Word for word, reproduce the listing that follows, excluding any pictures it contains.

Information supplied:
────────────────────
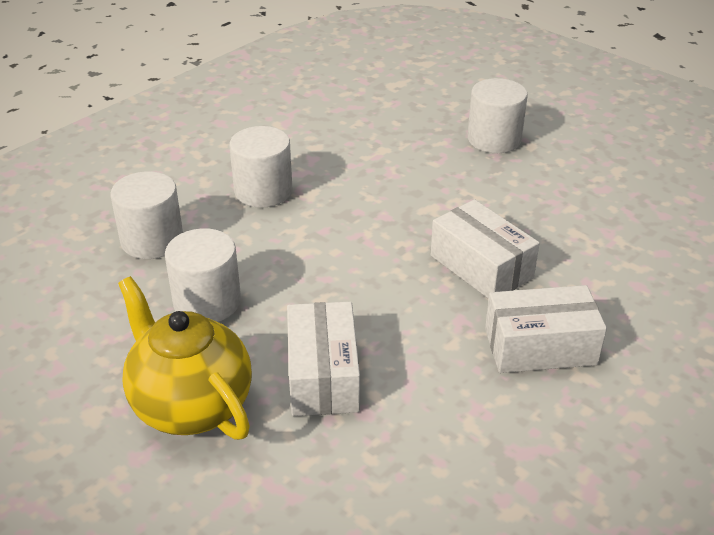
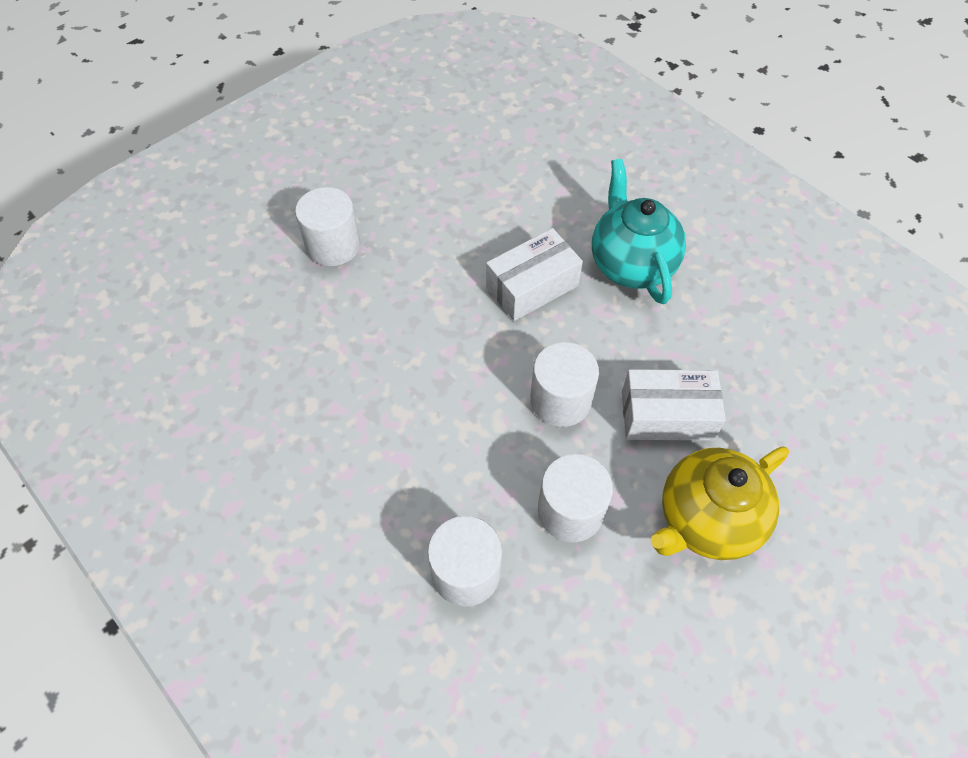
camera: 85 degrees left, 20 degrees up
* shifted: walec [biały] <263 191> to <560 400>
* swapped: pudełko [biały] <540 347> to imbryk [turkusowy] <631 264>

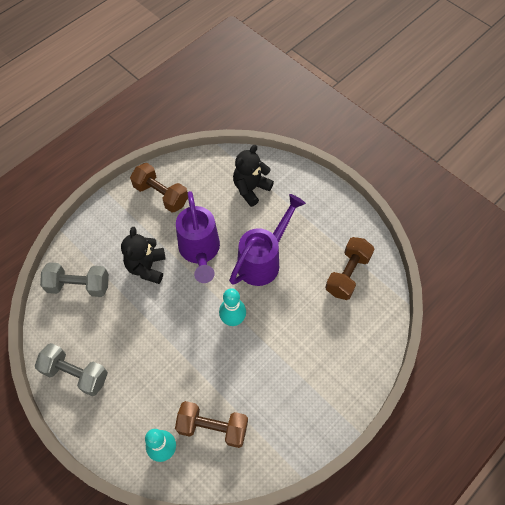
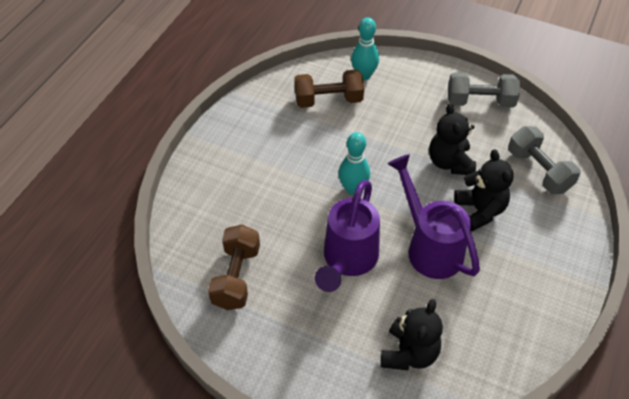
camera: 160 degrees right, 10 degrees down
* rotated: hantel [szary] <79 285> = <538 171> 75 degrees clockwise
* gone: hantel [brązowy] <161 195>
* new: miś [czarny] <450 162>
────────────────────
Answer to the exercise:
camera: 85 degrees left, 20 degrees up
* shifted: walec [biały] <263 191> to <560 400>
* swapped: pudełko [biały] <540 347> to imbryk [turkusowy] <631 264>

camera: 160 degrees right, 10 degrees down
* rotated: hantel [szary] <79 285> = <538 171> 75 degrees clockwise
* gone: hantel [brązowy] <161 195>
* new: miś [czarny] <450 162>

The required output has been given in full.